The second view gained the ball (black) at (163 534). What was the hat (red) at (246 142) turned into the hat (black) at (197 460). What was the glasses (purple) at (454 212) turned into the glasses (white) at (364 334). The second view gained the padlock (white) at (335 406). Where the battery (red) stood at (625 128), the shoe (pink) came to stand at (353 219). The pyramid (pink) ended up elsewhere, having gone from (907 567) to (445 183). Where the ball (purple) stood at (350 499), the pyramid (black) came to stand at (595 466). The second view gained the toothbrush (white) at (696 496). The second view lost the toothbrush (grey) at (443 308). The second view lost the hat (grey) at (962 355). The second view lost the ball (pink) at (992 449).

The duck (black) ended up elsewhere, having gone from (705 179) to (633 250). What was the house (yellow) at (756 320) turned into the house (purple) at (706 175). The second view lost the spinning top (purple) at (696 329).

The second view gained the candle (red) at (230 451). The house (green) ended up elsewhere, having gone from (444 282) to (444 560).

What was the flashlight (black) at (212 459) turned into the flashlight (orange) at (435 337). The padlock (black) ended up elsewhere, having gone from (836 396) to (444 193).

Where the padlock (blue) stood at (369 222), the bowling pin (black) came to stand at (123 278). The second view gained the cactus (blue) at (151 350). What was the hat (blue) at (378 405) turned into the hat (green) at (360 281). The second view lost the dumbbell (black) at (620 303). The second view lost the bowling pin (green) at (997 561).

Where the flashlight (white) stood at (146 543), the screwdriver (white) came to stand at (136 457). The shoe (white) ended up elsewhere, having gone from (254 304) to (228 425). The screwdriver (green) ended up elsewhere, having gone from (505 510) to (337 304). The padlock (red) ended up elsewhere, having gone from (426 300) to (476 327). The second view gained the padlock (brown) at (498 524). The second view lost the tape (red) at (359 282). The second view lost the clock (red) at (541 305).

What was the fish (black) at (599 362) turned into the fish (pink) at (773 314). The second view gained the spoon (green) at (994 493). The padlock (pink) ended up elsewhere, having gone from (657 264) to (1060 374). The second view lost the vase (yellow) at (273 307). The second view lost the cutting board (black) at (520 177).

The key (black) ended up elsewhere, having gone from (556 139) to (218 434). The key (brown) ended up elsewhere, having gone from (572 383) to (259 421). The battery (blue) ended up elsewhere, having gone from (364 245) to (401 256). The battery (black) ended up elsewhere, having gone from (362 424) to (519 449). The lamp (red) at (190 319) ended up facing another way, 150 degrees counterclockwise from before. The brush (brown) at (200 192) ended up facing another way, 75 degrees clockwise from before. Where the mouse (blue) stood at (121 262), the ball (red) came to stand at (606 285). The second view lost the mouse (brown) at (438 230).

+---+

In full and without alteration, return every line above.

The second view gained the ball (black) at (163 534). What was the hat (red) at (246 142) turned into the hat (black) at (197 460). What was the glasses (purple) at (454 212) turned into the glasses (white) at (364 334). The second view gained the padlock (white) at (335 406). Where the battery (red) stood at (625 128), the shoe (pink) came to stand at (353 219). The pyramid (pink) ended up elsewhere, having gone from (907 567) to (445 183). Where the ball (purple) stood at (350 499), the pyramid (black) came to stand at (595 466). The second view gained the toothbrush (white) at (696 496). The second view lost the toothbrush (grey) at (443 308). The second view lost the hat (grey) at (962 355). The second view lost the ball (pink) at (992 449).

The duck (black) ended up elsewhere, having gone from (705 179) to (633 250). What was the house (yellow) at (756 320) turned into the house (purple) at (706 175). The second view lost the spinning top (purple) at (696 329).

The second view gained the candle (red) at (230 451). The house (green) ended up elsewhere, having gone from (444 282) to (444 560).

What was the flashlight (black) at (212 459) turned into the flashlight (orange) at (435 337). The padlock (black) ended up elsewhere, having gone from (836 396) to (444 193).

Where the padlock (blue) stood at (369 222), the bowling pin (black) came to stand at (123 278). The second view gained the cactus (blue) at (151 350). What was the hat (blue) at (378 405) turned into the hat (green) at (360 281). The second view lost the dumbbell (black) at (620 303). The second view lost the bowling pin (green) at (997 561).

Where the flashlight (white) stood at (146 543), the screwdriver (white) came to stand at (136 457). The shoe (white) ended up elsewhere, having gone from (254 304) to (228 425). The screwdriver (green) ended up elsewhere, having gone from (505 510) to (337 304). The padlock (red) ended up elsewhere, having gone from (426 300) to (476 327). The second view gained the padlock (brown) at (498 524). The second view lost the tape (red) at (359 282). The second view lost the clock (red) at (541 305).

What was the fish (black) at (599 362) turned into the fish (pink) at (773 314). The second view gained the spoon (green) at (994 493). The padlock (pink) ended up elsewhere, having gone from (657 264) to (1060 374). The second view lost the vase (yellow) at (273 307). The second view lost the cutting board (black) at (520 177).

The key (black) ended up elsewhere, having gone from (556 139) to (218 434). The key (brown) ended up elsewhere, having gone from (572 383) to (259 421). The battery (blue) ended up elsewhere, having gone from (364 245) to (401 256). The battery (black) ended up elsewhere, having gone from (362 424) to (519 449). The lamp (red) at (190 319) ended up facing another way, 150 degrees counterclockwise from before. The brush (brown) at (200 192) ended up facing another way, 75 degrees clockwise from before. Where the mouse (blue) stood at (121 262), the ball (red) came to stand at (606 285). The second view lost the mouse (brown) at (438 230).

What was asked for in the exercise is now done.